- INPUT FOR THIS TASK:
Start of Block
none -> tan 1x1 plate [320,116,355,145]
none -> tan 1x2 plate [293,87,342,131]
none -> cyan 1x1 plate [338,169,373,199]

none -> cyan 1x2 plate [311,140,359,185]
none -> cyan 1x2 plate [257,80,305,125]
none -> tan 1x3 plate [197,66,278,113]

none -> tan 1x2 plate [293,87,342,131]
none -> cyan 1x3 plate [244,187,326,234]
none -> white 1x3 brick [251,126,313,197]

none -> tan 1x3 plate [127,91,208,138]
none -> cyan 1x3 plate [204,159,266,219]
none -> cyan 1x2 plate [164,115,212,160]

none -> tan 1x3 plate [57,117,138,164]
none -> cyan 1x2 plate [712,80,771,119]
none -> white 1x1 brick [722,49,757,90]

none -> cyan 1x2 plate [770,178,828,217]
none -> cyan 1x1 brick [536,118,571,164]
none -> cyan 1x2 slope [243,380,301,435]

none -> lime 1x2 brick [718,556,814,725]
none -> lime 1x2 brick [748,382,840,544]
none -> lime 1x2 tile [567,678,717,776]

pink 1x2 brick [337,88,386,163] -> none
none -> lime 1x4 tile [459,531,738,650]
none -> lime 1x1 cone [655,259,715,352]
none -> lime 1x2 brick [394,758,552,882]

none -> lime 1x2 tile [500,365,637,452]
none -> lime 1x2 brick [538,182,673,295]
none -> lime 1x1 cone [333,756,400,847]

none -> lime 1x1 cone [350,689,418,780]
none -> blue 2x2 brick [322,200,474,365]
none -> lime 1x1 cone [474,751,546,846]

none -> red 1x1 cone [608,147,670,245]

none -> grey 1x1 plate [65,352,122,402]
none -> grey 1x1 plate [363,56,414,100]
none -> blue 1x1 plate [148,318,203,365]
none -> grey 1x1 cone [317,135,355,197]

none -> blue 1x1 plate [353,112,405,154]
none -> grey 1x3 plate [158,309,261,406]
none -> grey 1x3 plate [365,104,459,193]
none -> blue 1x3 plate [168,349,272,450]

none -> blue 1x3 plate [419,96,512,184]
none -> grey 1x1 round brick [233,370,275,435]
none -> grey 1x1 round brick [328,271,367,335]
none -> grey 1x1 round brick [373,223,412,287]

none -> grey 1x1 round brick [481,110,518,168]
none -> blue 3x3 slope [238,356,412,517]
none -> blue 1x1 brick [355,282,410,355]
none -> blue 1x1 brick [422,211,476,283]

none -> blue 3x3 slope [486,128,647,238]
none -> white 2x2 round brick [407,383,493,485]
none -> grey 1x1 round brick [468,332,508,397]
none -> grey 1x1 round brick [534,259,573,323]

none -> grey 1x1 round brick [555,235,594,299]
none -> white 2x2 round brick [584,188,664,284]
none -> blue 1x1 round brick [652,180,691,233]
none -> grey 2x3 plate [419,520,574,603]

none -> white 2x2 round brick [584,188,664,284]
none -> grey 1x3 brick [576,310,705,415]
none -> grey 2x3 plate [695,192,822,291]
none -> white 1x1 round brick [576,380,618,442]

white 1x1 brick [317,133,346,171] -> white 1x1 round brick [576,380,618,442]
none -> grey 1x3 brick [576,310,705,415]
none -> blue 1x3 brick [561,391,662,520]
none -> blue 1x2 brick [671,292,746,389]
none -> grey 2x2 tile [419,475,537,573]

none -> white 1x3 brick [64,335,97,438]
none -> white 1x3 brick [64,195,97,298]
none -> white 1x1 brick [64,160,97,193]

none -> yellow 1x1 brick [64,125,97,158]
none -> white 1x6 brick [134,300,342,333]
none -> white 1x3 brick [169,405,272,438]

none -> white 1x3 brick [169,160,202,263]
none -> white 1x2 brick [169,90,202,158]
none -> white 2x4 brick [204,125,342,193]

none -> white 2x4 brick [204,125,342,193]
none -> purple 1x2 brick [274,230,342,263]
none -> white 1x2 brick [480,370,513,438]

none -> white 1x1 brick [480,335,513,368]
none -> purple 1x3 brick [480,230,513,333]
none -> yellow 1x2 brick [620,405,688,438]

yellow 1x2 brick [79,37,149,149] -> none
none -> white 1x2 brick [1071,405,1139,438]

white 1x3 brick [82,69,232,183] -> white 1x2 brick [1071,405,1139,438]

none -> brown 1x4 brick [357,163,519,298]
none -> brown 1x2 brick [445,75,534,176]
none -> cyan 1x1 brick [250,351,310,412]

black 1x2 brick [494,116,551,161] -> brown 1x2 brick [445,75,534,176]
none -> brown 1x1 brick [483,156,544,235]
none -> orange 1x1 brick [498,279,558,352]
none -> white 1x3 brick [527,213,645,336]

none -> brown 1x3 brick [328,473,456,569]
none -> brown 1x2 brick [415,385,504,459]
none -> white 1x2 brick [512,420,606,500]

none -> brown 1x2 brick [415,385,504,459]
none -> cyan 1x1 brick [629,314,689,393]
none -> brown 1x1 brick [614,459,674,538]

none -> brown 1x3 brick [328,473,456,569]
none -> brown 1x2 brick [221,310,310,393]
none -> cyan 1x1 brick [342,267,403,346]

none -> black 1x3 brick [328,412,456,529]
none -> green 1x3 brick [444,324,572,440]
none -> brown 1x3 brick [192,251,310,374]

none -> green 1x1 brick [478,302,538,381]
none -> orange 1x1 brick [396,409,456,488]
End of Block
- ABOUT THIS EXERCISE: Please give back exactly the lines of the listing above that run from the one containing "none -> grey 1x1 plate [363,56,414,100]" through the one containing "none -> grey 1x1 round brick [233,370,275,435]", and only those.

- WRITTEN REPLY:
none -> grey 1x1 plate [363,56,414,100]
none -> blue 1x1 plate [148,318,203,365]
none -> grey 1x1 cone [317,135,355,197]

none -> blue 1x1 plate [353,112,405,154]
none -> grey 1x3 plate [158,309,261,406]
none -> grey 1x3 plate [365,104,459,193]
none -> blue 1x3 plate [168,349,272,450]

none -> blue 1x3 plate [419,96,512,184]
none -> grey 1x1 round brick [233,370,275,435]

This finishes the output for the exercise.